## EXERCISE GOAL
Write out, unaltered, each line from the top of the records below down to the line where "(560, 446) = (465, 357): yellow" appears, that line included.

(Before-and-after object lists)
= Beginning of Section =
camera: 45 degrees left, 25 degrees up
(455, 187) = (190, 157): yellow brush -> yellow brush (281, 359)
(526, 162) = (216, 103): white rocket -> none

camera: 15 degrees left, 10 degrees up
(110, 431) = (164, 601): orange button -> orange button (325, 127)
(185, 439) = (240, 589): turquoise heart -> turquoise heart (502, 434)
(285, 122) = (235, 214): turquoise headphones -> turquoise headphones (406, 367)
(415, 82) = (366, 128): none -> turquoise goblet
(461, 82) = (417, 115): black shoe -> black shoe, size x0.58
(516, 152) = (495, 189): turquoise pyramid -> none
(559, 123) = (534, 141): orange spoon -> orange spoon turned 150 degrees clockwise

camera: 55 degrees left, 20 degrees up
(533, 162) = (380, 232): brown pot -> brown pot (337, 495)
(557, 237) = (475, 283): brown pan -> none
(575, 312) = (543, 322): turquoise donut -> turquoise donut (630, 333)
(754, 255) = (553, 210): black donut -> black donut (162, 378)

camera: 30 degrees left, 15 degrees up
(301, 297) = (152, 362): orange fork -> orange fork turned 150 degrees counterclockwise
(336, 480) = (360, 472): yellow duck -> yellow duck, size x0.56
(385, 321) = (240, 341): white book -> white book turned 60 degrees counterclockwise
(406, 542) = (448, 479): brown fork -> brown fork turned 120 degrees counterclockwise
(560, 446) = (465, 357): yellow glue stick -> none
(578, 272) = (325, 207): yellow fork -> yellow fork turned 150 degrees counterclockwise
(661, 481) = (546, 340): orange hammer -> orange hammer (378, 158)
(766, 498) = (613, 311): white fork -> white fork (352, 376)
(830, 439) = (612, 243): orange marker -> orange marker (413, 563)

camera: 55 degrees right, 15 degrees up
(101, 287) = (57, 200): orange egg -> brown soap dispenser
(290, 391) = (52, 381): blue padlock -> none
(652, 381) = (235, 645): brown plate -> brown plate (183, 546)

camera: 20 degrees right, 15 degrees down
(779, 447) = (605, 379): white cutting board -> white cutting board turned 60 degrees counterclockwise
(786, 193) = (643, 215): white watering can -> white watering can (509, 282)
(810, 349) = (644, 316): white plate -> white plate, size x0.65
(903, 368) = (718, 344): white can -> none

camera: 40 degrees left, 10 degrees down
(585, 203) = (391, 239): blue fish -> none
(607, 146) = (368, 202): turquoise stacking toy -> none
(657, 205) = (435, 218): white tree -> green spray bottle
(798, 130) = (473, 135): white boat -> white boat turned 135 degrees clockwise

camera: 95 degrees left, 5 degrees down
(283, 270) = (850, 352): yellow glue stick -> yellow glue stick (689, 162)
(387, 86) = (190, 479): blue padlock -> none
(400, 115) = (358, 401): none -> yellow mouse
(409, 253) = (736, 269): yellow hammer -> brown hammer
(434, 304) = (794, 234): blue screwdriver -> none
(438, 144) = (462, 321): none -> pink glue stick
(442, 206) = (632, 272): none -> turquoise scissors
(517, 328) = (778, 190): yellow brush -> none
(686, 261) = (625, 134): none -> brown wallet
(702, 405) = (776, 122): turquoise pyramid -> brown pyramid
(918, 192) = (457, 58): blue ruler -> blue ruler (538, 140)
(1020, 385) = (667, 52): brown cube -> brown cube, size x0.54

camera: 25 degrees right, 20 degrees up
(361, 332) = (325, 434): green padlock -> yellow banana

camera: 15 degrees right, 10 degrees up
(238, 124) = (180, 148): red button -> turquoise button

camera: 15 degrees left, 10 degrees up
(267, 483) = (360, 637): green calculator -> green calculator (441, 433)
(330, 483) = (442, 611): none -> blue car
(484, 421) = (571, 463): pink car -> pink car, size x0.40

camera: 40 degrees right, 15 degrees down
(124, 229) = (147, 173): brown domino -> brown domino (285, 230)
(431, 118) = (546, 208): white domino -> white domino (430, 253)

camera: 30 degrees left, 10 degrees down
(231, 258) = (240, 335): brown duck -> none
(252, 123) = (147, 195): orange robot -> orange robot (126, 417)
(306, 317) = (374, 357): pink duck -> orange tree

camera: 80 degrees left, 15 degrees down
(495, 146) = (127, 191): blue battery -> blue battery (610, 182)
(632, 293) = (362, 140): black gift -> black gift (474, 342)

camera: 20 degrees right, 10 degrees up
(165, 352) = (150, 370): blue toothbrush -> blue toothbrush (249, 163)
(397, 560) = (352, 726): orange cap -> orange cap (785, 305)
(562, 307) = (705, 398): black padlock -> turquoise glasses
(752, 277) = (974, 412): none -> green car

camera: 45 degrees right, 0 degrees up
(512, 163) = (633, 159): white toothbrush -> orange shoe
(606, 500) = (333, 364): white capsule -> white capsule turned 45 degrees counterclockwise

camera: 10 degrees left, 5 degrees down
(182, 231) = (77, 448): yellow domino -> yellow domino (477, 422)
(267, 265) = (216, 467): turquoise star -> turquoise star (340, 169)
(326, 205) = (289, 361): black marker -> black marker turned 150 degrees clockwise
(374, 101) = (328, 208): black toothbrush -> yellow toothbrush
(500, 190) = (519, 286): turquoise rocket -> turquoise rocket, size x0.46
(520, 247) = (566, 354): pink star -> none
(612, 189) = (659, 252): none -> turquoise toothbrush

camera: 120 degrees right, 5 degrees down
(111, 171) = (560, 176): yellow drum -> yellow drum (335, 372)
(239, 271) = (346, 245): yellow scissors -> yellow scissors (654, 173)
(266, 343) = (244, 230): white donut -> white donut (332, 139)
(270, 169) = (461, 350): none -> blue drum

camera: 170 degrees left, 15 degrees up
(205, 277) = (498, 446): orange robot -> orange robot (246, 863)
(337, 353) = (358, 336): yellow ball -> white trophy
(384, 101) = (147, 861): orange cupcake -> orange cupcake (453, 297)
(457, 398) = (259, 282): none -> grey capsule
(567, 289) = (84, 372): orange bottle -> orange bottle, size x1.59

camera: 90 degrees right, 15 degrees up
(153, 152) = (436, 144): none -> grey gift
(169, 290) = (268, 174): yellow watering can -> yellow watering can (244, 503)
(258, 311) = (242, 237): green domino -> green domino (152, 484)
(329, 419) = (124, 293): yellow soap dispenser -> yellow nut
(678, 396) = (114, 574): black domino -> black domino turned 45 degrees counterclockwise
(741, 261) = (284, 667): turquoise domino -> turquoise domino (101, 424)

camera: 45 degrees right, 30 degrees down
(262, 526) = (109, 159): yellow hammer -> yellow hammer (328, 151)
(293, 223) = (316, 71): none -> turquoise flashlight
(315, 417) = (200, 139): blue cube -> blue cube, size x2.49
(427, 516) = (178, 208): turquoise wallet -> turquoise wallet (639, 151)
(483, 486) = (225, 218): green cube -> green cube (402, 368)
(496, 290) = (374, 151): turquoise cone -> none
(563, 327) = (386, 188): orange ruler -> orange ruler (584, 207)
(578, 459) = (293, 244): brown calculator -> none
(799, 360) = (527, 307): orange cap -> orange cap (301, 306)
= End of Section =
## TASK SOLUTION
camera: 45 degrees left, 25 degrees up
(455, 187) = (190, 157): yellow brush -> yellow brush (281, 359)
(526, 162) = (216, 103): white rocket -> none

camera: 15 degrees left, 10 degrees up
(110, 431) = (164, 601): orange button -> orange button (325, 127)
(185, 439) = (240, 589): turquoise heart -> turquoise heart (502, 434)
(285, 122) = (235, 214): turquoise headphones -> turquoise headphones (406, 367)
(415, 82) = (366, 128): none -> turquoise goblet
(461, 82) = (417, 115): black shoe -> black shoe, size x0.58
(516, 152) = (495, 189): turquoise pyramid -> none
(559, 123) = (534, 141): orange spoon -> orange spoon turned 150 degrees clockwise

camera: 55 degrees left, 20 degrees up
(533, 162) = (380, 232): brown pot -> brown pot (337, 495)
(557, 237) = (475, 283): brown pan -> none
(575, 312) = (543, 322): turquoise donut -> turquoise donut (630, 333)
(754, 255) = (553, 210): black donut -> black donut (162, 378)

camera: 30 degrees left, 15 degrees up
(301, 297) = (152, 362): orange fork -> orange fork turned 150 degrees counterclockwise
(336, 480) = (360, 472): yellow duck -> yellow duck, size x0.56
(385, 321) = (240, 341): white book -> white book turned 60 degrees counterclockwise
(406, 542) = (448, 479): brown fork -> brown fork turned 120 degrees counterclockwise
(560, 446) = (465, 357): yellow glue stick -> none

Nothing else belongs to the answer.